# Assignment
Among the entries below, find each line holding "purple" and return it.
Material for this exercise START
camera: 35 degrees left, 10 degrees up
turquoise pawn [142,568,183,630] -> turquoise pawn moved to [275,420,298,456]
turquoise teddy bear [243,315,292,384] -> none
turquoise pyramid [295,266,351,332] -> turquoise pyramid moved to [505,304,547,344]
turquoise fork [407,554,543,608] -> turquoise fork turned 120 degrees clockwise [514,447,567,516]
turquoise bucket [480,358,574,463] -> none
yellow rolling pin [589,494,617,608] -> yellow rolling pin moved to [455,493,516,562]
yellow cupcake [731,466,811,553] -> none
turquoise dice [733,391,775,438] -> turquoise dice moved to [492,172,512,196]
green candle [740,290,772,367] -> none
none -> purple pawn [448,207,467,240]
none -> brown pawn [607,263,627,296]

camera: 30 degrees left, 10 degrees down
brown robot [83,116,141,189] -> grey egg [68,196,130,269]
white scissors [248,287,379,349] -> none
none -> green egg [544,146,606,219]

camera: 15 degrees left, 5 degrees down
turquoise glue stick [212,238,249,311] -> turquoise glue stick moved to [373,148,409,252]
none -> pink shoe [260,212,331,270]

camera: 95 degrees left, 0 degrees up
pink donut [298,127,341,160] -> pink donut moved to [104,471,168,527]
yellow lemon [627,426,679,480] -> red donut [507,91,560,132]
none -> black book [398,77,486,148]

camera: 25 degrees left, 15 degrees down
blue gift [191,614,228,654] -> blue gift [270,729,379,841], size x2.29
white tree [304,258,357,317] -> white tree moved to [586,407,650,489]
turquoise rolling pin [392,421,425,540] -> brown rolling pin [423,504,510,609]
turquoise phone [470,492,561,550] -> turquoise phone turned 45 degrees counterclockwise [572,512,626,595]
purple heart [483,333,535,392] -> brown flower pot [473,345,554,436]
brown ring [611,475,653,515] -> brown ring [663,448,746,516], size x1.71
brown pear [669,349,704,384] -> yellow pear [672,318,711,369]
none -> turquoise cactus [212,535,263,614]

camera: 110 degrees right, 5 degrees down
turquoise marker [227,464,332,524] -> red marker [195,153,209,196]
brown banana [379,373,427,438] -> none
Material for this exercise END
# Solution to the exercise
none -> purple pawn [448,207,467,240]
purple heart [483,333,535,392] -> brown flower pot [473,345,554,436]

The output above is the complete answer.